Aim: Render the lines from the line with "coordinates (617, 245)." to the line with "I want to click on vacant space that" as a JSON list of strings, one string per line and blank lines omitted.

Supplied material:
--

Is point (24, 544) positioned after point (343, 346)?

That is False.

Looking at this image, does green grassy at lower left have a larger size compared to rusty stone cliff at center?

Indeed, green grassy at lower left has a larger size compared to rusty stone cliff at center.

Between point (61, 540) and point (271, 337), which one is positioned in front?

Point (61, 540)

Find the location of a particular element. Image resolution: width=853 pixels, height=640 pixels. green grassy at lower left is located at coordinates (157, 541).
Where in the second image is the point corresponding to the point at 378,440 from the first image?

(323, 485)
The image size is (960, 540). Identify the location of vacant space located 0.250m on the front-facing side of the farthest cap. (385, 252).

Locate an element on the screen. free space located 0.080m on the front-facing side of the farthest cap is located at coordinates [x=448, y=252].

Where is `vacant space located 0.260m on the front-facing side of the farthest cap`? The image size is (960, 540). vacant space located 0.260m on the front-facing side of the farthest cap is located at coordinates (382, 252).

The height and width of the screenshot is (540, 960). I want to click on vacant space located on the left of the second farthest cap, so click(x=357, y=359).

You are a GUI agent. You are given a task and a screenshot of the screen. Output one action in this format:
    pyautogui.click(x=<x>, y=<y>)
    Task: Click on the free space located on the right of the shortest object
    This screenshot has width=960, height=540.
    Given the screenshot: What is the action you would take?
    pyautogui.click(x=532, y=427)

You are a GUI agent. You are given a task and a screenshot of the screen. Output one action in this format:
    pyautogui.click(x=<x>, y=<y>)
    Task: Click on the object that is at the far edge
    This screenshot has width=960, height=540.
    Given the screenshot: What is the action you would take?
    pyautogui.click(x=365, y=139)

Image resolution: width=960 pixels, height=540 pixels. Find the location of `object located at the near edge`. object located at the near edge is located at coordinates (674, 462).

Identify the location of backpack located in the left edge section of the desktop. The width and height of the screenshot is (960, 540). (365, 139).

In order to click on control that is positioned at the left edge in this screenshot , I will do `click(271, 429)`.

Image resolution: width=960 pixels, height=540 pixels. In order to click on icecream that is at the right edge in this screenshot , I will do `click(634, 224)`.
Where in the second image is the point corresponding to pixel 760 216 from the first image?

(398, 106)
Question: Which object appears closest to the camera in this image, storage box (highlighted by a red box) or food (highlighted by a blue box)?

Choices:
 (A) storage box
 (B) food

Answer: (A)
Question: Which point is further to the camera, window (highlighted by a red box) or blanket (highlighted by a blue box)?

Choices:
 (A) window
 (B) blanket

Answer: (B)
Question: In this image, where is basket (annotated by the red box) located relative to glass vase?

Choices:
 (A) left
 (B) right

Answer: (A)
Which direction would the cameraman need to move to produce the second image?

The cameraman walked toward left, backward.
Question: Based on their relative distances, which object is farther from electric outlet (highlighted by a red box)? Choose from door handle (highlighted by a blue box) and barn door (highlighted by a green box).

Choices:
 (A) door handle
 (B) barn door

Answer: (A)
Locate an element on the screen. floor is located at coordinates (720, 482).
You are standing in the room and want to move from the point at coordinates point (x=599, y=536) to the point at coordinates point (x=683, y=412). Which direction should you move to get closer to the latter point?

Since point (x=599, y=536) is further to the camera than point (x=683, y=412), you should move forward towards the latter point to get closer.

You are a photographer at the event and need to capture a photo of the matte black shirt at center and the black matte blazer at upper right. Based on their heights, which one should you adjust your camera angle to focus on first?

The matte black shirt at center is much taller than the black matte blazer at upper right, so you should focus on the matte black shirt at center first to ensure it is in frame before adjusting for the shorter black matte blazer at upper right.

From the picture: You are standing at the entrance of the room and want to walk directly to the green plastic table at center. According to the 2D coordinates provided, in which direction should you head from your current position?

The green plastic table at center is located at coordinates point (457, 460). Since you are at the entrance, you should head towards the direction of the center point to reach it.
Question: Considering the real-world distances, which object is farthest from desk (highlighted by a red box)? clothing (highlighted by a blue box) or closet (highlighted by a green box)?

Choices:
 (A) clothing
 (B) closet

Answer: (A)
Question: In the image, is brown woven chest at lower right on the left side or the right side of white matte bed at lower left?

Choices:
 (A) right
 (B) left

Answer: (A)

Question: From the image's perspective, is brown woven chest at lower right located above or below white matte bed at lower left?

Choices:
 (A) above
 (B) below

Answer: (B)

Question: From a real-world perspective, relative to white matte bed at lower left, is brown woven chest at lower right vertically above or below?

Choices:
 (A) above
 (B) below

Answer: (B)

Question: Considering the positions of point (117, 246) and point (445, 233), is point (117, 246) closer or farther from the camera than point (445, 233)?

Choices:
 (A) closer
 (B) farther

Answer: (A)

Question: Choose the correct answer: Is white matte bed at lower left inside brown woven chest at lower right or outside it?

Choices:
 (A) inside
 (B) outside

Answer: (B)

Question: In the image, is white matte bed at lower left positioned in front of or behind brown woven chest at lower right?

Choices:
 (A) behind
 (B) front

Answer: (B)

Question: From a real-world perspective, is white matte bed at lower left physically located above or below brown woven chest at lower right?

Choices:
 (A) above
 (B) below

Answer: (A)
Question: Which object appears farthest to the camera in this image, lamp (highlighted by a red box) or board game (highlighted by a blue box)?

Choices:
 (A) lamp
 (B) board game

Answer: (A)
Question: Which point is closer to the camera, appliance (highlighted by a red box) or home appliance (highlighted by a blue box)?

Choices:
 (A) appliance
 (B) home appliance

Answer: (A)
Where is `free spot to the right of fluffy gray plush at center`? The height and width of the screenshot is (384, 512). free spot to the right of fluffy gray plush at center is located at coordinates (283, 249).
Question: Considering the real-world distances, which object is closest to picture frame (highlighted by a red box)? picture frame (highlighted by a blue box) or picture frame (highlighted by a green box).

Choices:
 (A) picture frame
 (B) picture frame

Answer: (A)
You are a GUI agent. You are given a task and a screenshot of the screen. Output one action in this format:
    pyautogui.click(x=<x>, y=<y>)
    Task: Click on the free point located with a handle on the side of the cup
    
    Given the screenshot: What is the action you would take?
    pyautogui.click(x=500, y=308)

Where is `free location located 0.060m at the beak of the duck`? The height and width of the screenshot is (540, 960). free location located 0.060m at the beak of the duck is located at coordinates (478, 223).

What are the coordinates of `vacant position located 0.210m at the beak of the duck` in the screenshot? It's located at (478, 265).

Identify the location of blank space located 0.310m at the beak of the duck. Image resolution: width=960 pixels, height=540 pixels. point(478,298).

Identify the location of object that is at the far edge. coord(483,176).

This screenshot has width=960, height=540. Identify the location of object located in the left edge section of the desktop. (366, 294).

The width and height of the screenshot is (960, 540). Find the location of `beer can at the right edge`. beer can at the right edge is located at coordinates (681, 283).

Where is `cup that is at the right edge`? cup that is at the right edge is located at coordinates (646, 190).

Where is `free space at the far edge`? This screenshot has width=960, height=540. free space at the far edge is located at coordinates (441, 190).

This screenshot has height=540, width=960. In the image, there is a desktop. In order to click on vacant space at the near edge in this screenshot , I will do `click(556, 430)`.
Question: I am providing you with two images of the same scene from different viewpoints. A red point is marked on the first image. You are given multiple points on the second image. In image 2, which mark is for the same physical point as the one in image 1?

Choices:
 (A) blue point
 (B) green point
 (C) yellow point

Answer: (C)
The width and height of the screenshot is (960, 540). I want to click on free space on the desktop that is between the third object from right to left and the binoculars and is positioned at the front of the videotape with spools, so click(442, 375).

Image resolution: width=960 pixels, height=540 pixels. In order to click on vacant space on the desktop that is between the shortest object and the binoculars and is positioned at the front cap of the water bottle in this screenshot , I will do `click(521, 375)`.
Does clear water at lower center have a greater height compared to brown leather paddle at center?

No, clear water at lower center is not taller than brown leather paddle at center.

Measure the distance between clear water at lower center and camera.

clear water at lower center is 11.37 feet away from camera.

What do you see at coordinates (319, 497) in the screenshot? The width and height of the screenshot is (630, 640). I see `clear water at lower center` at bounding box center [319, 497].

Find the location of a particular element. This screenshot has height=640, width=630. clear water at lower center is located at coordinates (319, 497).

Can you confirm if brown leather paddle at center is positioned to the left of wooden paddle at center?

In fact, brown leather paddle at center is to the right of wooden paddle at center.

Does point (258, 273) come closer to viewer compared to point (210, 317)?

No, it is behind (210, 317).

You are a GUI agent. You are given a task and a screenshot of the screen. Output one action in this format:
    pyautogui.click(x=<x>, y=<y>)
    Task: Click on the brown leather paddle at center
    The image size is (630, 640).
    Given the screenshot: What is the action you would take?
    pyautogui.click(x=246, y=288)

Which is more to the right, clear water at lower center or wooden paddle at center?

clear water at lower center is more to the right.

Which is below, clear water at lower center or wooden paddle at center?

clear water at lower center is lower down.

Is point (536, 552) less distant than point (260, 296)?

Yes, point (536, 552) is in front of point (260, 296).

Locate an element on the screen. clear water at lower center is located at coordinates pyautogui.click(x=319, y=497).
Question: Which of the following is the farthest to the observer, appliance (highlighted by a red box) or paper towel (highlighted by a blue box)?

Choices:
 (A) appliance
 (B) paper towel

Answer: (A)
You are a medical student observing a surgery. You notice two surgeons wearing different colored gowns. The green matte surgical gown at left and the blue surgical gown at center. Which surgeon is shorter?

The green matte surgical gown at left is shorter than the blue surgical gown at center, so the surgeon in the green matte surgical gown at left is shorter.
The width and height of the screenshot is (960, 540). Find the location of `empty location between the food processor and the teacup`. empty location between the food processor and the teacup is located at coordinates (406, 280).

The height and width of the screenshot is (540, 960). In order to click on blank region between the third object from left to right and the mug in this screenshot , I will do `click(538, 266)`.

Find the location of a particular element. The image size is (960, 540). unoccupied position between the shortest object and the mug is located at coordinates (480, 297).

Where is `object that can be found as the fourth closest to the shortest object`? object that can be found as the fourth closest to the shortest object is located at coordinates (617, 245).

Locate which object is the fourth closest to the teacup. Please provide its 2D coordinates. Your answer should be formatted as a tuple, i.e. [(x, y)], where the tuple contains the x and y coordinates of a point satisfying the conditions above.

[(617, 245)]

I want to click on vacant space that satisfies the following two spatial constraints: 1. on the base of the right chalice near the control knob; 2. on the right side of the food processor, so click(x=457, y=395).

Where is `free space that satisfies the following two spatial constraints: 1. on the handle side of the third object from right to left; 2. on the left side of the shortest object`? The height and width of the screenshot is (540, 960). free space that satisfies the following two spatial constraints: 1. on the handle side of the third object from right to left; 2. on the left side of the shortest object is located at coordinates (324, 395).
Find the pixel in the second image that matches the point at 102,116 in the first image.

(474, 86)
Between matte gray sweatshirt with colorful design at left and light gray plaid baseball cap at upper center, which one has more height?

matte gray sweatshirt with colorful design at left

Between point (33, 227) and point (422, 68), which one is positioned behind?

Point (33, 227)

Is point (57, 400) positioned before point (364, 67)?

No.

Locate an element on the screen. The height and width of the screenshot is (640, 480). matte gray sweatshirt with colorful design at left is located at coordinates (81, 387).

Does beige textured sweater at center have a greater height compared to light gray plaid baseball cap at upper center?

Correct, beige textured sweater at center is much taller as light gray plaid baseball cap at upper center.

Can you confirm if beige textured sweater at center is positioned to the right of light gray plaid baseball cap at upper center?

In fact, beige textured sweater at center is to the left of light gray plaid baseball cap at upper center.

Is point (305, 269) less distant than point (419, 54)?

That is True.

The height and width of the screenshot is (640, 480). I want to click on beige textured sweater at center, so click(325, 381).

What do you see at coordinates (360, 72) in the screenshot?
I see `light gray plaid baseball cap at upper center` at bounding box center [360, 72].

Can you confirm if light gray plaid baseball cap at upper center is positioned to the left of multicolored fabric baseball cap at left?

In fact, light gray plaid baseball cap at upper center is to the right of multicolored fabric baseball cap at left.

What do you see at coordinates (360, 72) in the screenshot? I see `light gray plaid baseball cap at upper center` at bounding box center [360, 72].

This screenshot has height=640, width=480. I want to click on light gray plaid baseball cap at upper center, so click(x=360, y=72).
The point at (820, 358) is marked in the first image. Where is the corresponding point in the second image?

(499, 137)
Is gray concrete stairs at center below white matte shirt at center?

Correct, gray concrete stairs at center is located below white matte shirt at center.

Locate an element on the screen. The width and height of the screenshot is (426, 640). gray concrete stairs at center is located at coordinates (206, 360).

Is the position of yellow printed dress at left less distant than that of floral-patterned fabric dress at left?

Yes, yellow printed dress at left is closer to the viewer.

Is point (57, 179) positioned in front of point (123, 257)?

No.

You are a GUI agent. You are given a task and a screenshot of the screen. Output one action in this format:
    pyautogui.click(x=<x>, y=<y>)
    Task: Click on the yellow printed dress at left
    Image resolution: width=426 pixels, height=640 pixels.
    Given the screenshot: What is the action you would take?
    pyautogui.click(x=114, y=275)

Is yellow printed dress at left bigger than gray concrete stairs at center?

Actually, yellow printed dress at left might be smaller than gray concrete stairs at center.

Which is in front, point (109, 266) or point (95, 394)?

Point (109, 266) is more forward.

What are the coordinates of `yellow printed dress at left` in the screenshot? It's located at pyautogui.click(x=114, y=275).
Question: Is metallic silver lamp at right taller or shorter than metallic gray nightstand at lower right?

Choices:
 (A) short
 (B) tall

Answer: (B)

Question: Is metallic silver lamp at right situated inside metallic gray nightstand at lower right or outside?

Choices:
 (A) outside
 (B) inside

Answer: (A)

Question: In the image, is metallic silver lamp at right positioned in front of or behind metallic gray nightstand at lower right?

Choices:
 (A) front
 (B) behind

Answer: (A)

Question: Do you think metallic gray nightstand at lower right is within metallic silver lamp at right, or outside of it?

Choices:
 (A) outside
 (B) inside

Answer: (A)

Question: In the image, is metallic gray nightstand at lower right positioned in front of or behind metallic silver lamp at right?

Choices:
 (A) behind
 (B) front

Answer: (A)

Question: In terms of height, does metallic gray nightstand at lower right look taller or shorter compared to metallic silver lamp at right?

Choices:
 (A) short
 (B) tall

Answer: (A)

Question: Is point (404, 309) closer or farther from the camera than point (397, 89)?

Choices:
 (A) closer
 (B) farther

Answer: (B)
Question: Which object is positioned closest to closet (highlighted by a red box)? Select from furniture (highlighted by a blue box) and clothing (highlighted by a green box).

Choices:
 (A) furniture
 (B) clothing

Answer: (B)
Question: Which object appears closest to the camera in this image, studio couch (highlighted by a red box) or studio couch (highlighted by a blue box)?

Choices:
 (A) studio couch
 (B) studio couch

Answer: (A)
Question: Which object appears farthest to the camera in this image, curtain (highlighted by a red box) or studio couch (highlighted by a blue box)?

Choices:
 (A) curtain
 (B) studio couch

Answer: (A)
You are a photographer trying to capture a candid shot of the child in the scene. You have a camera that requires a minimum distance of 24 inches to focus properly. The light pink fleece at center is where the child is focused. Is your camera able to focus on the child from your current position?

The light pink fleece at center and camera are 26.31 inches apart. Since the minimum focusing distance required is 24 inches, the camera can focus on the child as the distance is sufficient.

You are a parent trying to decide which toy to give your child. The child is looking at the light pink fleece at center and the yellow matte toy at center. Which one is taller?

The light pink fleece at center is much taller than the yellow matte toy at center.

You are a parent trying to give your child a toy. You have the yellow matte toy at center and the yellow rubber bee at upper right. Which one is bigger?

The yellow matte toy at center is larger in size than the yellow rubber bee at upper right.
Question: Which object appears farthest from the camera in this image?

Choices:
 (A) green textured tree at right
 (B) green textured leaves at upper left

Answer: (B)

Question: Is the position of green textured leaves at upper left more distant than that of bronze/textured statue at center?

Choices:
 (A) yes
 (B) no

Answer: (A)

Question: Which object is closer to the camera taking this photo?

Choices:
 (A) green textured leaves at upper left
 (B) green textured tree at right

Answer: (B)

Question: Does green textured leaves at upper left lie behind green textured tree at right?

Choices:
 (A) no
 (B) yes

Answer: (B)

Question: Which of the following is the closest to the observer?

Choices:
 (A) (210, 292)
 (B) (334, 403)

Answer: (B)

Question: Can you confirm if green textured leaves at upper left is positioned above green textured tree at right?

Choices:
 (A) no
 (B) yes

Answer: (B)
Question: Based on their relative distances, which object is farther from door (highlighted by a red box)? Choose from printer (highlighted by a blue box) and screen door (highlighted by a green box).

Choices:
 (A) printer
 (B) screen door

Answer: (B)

--

Finished task:
[
  "Where is `object that can be found as the fourth closest to the shortest object`? object that can be found as the fourth closest to the shortest object is located at coordinates (617, 245).",
  "Locate which object is the fourth closest to the teacup. Please provide its 2D coordinates. Your answer should be formatted as a tuple, i.e. [(x, y)], where the tuple contains the x and y coordinates of a point satisfying the conditions above.",
  "[(617, 245)]",
  "I want to click on vacant space that satisfies the following two spatial constraints: 1. on the base of the right chalice near the control knob; 2. on the right side of the food processor, so click(x=457, y=395)."
]